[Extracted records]
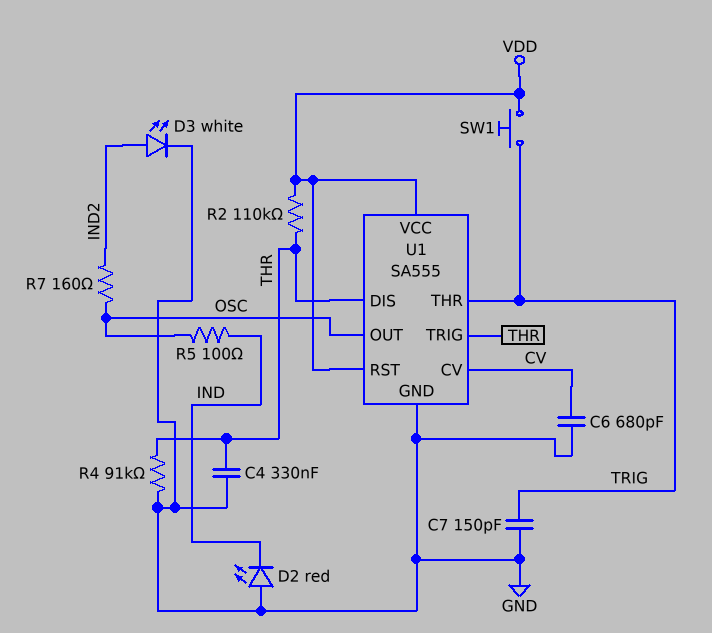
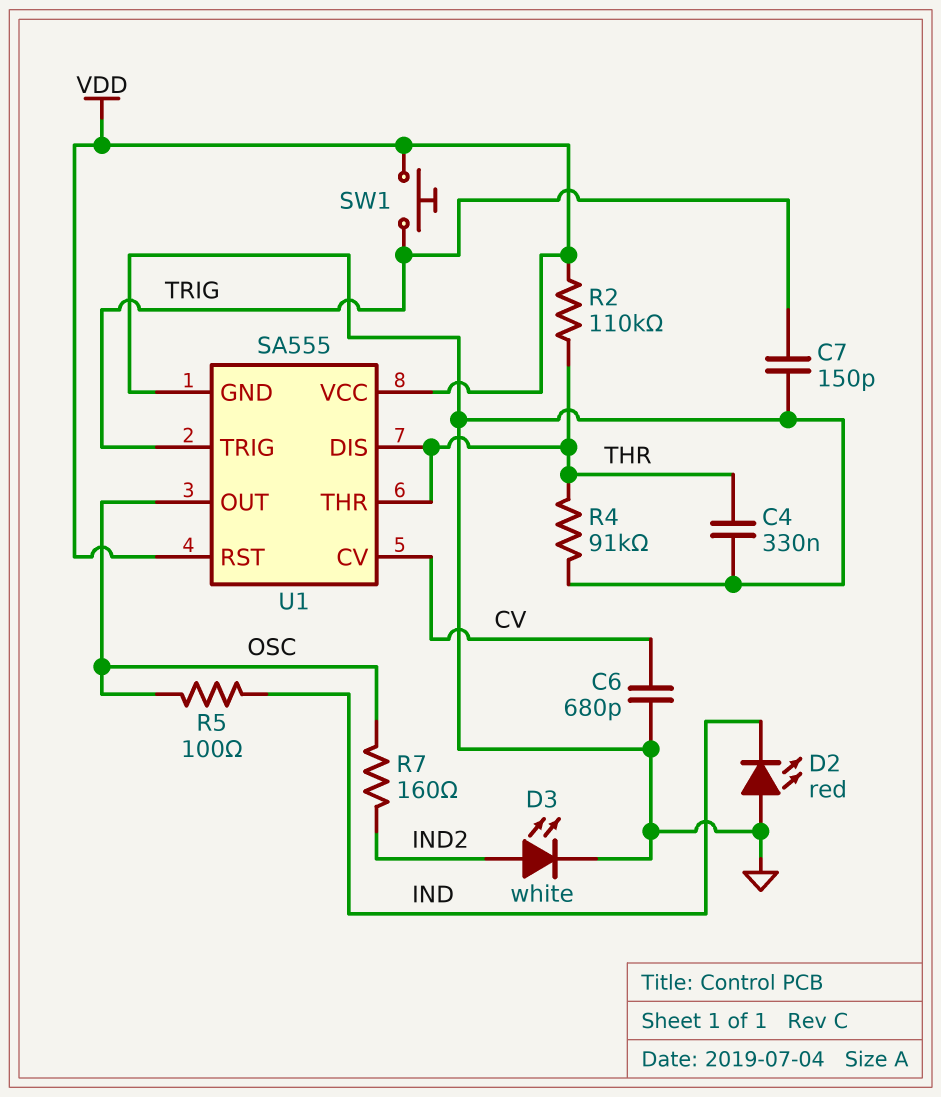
U1 pin THR: TRIG -> THR
U1 pin TRIG: THR -> TRIG

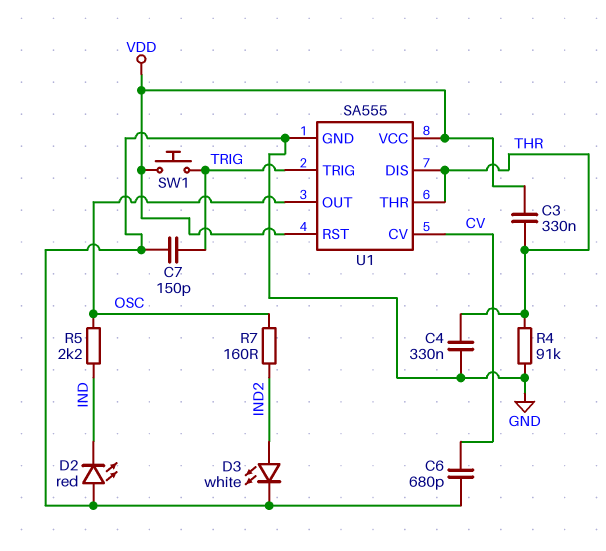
C3: none -> 330nF (THR, VDD)
R2: 110k (THR, VDD) -> none
R5: 100 (IND, OSC) -> 2.2k (IND, OSC)

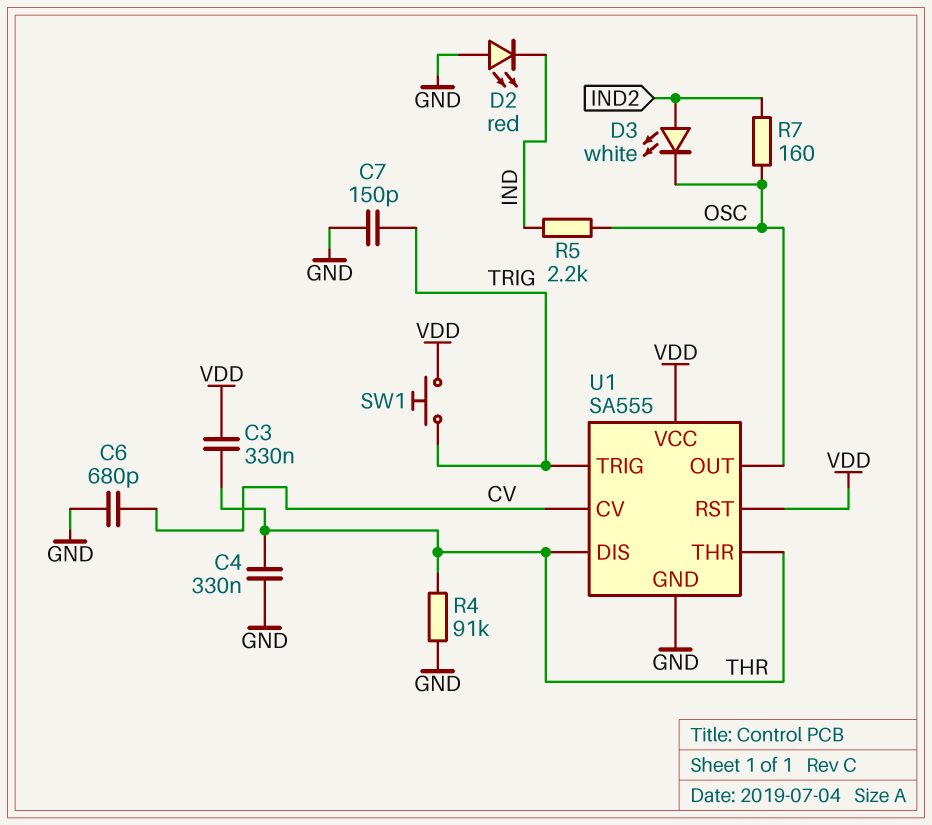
D3: LED white (A IND2, K GND) -> LED white (A IND2, K OSC)

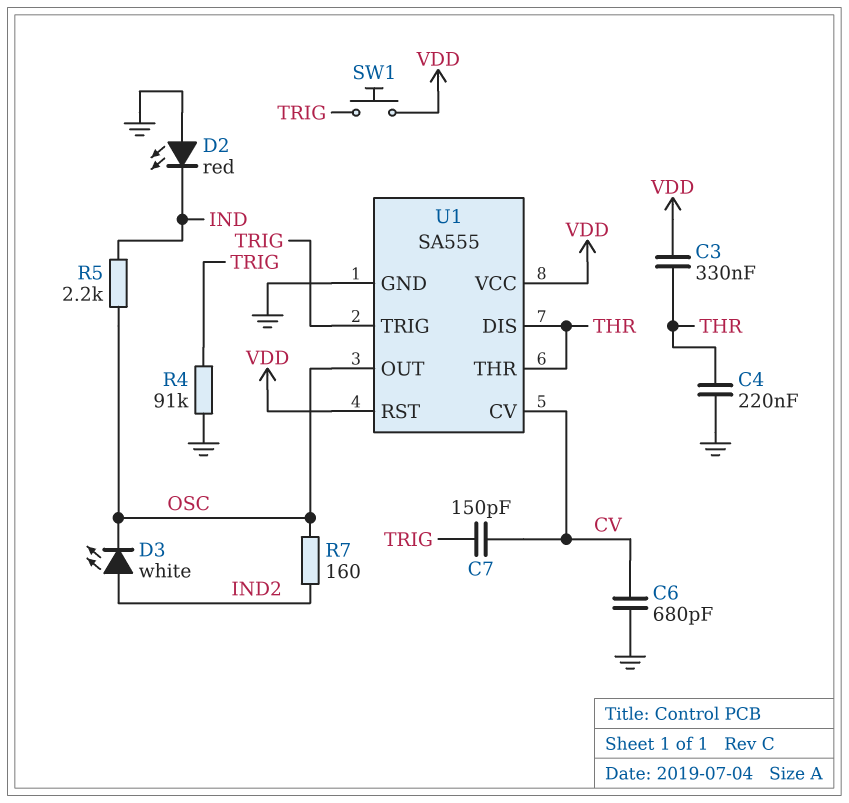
C4: 330nF (GND, THR) -> 220nF (GND, THR)
C7: 150pF (GND, TRIG) -> 150pF (CV, TRIG)
R4: 91k (GND, THR) -> 91k (GND, TRIG)

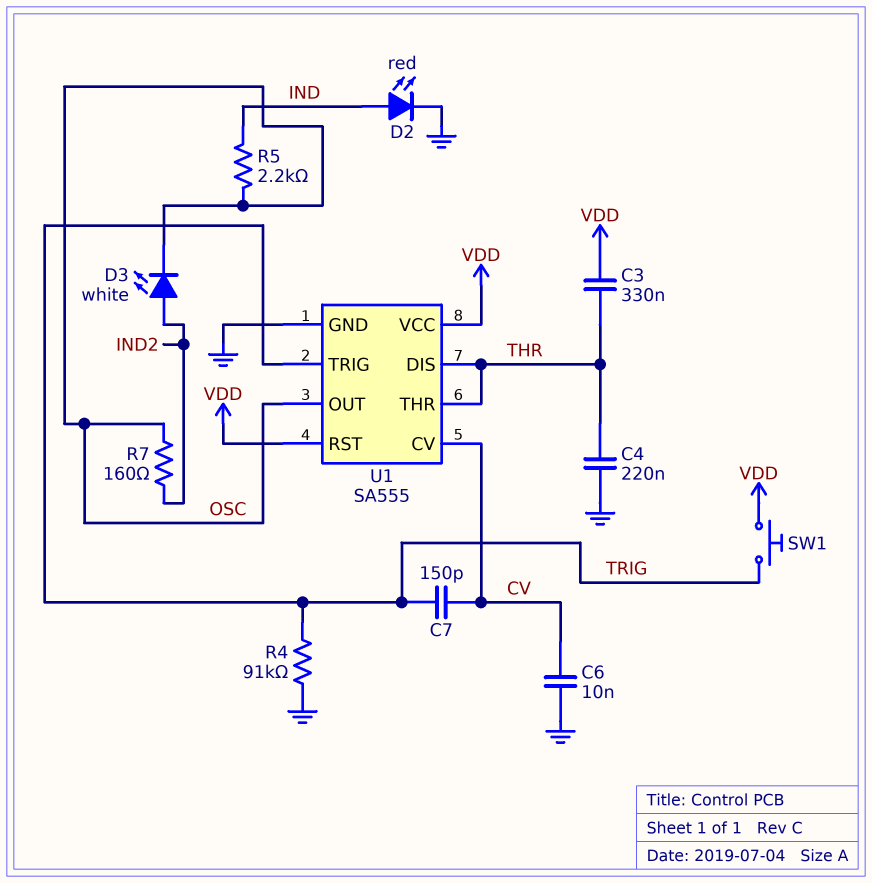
C6: 680pF (CV, GND) -> 10nF (CV, GND)
D2: LED red (A GND, K IND) -> LED red (A IND, K GND)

◆ The task: The expected output is every line of the records in which the string "none" appears.

◆ Solution to the exercise:
C3: none -> 330nF (THR, VDD)
R2: 110k (THR, VDD) -> none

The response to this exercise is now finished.